● DESCRIPTION OF THE TASK:
Where a line in the entries below contains the word "PMOS", count it. Return the total alone.

● THE DATA:
•••

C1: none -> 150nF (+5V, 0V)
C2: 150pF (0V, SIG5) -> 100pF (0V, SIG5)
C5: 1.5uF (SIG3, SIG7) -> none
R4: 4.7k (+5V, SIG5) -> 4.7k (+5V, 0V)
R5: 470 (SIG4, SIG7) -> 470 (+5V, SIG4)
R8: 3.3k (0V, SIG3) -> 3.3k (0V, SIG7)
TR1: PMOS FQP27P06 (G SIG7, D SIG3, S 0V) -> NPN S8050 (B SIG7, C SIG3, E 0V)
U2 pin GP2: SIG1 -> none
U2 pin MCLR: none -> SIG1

•••

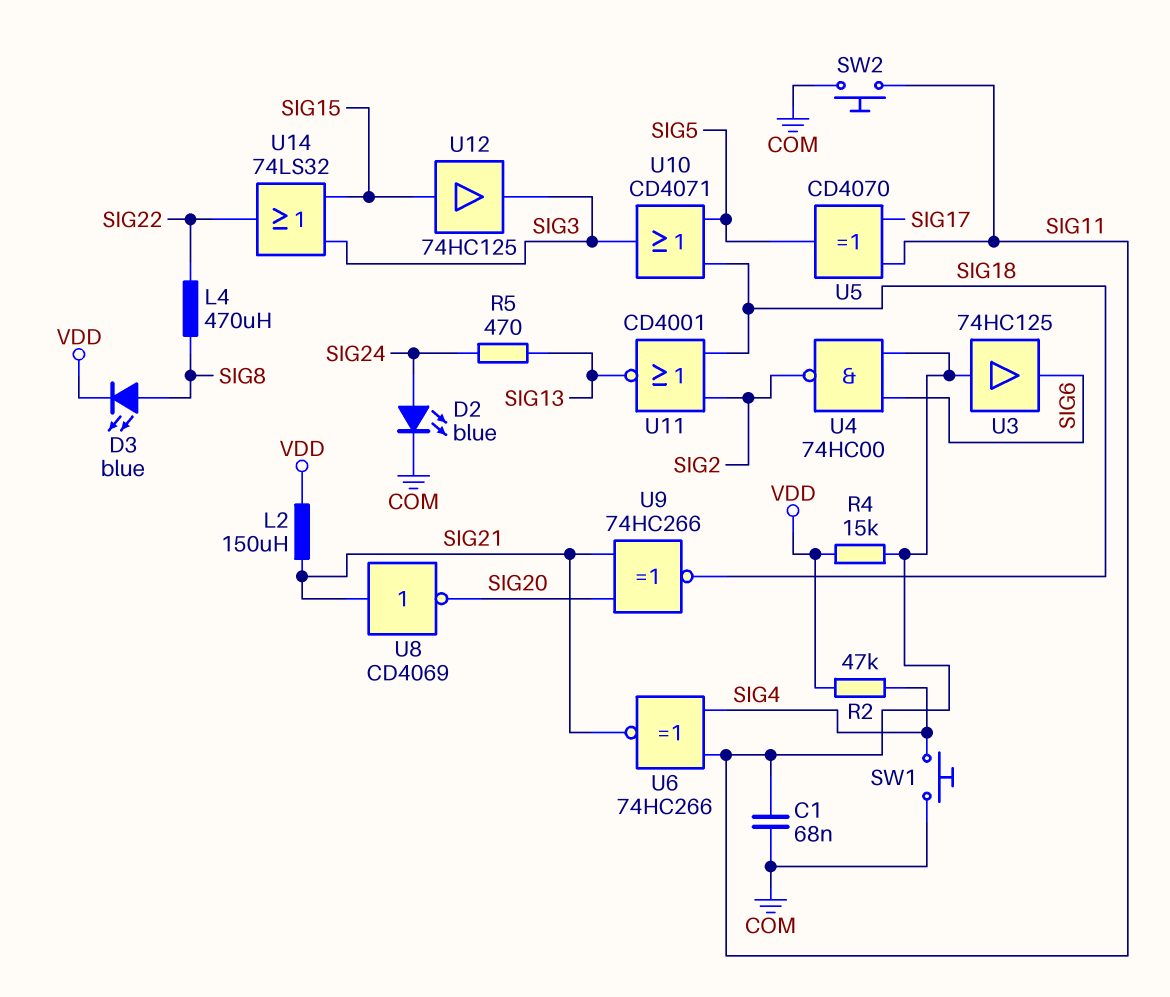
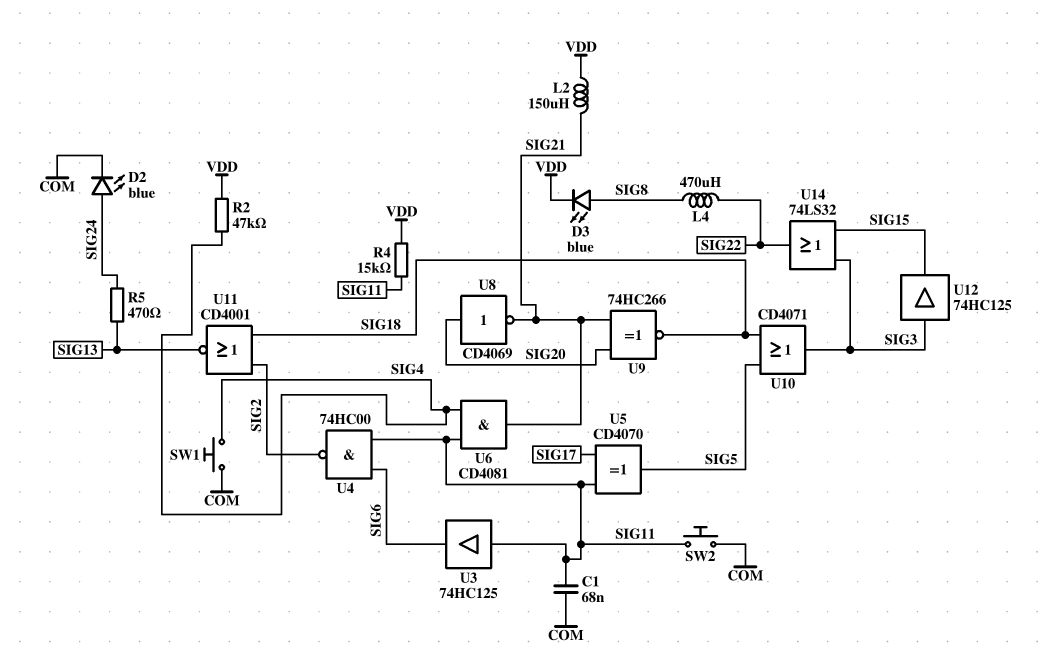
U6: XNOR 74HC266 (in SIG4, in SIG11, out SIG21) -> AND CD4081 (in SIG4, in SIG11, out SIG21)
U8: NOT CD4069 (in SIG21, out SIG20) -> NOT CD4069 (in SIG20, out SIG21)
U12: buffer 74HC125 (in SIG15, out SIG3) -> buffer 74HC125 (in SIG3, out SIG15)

•••

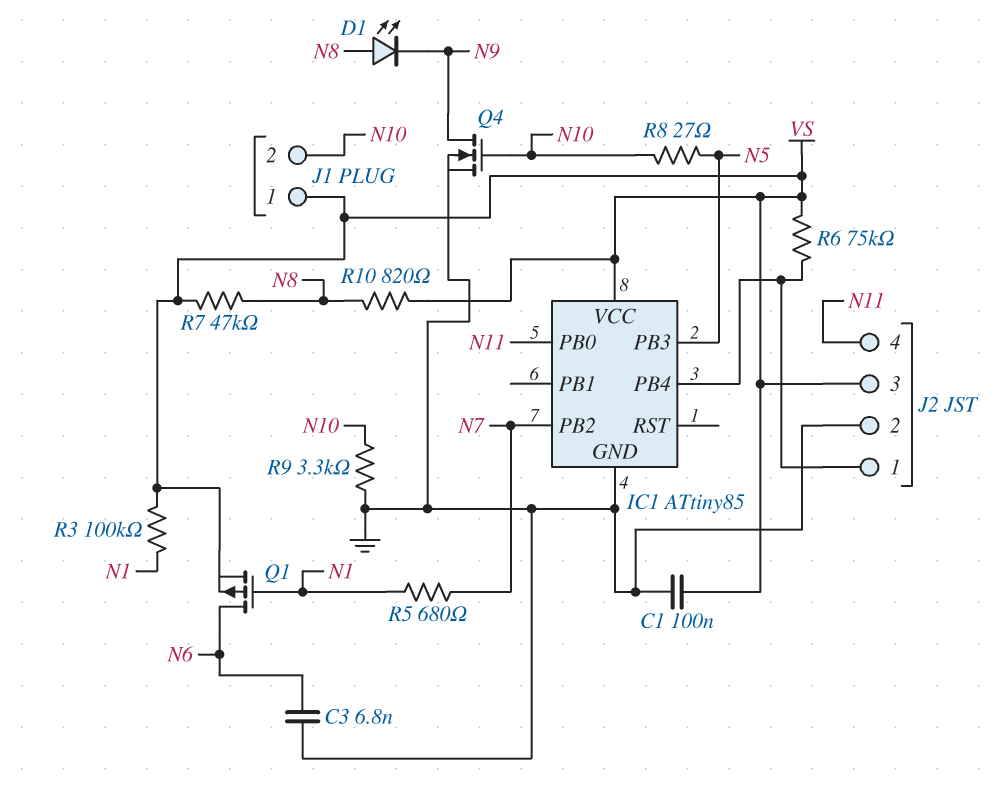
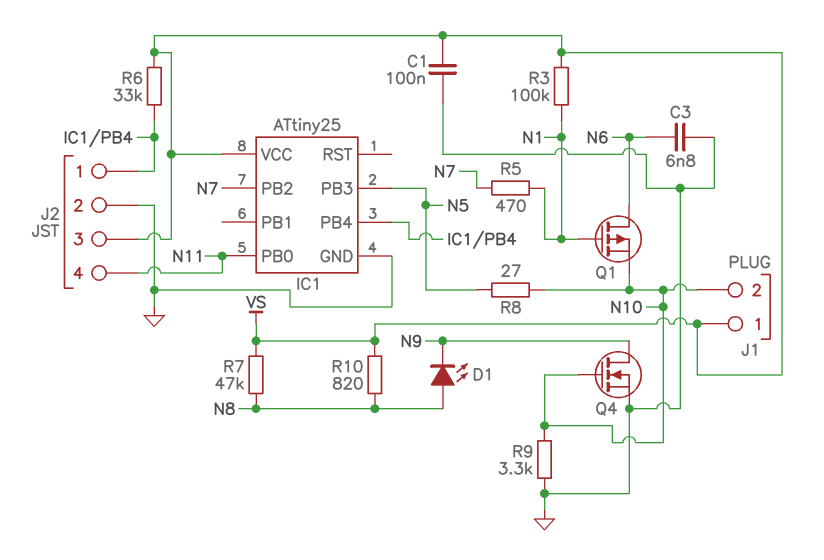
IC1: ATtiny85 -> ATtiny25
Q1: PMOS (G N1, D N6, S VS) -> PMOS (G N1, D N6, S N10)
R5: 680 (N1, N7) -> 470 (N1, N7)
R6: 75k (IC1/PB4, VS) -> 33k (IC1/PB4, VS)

•••

● THE ANSWER:
2